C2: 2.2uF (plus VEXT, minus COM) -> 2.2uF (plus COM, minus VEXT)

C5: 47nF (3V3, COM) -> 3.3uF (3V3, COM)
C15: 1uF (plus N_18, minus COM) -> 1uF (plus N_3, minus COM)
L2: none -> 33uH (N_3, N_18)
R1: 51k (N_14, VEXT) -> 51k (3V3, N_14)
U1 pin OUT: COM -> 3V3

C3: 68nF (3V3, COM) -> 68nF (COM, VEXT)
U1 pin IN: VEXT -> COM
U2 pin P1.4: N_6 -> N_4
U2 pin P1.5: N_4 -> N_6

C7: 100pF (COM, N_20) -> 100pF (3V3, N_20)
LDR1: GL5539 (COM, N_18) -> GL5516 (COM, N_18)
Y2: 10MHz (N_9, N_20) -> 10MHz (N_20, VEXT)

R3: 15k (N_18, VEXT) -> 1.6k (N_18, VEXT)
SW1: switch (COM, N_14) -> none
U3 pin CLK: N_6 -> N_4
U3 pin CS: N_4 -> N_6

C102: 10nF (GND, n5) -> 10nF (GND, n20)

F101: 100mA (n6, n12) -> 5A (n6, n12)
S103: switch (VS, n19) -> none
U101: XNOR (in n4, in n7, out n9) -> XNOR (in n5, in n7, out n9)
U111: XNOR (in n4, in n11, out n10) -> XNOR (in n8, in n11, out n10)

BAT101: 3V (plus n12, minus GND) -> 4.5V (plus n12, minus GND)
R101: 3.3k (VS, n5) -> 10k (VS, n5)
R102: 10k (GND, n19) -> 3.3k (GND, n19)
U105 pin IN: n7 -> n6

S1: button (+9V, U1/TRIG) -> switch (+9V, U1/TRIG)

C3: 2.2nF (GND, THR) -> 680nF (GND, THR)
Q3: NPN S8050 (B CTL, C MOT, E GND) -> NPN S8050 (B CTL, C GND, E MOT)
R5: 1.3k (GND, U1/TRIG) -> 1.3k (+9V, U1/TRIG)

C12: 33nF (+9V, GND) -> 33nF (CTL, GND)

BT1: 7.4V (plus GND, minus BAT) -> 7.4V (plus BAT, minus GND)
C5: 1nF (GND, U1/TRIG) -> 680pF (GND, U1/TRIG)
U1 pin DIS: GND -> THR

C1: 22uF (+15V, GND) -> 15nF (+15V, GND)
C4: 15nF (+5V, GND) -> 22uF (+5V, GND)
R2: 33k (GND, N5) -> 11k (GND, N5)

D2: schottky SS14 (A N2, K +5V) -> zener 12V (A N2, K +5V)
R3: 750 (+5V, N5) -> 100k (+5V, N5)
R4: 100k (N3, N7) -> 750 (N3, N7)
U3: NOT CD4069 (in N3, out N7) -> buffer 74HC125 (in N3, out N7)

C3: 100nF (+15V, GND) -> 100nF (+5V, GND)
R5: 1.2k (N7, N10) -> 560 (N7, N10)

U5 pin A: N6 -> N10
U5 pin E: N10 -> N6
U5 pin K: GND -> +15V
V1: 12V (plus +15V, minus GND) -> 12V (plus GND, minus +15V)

——

- _What is needed_:
Beginning with the line containing "BT1: 7.4V (plus", repeat each line of the listing above, exactly, through the last one, and stop there.

- _Solved exercise_:
BT1: 7.4V (plus GND, minus BAT) -> 7.4V (plus BAT, minus GND)
C5: 1nF (GND, U1/TRIG) -> 680pF (GND, U1/TRIG)
U1 pin DIS: GND -> THR

C1: 22uF (+15V, GND) -> 15nF (+15V, GND)
C4: 15nF (+5V, GND) -> 22uF (+5V, GND)
R2: 33k (GND, N5) -> 11k (GND, N5)

D2: schottky SS14 (A N2, K +5V) -> zener 12V (A N2, K +5V)
R3: 750 (+5V, N5) -> 100k (+5V, N5)
R4: 100k (N3, N7) -> 750 (N3, N7)
U3: NOT CD4069 (in N3, out N7) -> buffer 74HC125 (in N3, out N7)

C3: 100nF (+15V, GND) -> 100nF (+5V, GND)
R5: 1.2k (N7, N10) -> 560 (N7, N10)

U5 pin A: N6 -> N10
U5 pin E: N10 -> N6
U5 pin K: GND -> +15V
V1: 12V (plus +15V, minus GND) -> 12V (plus GND, minus +15V)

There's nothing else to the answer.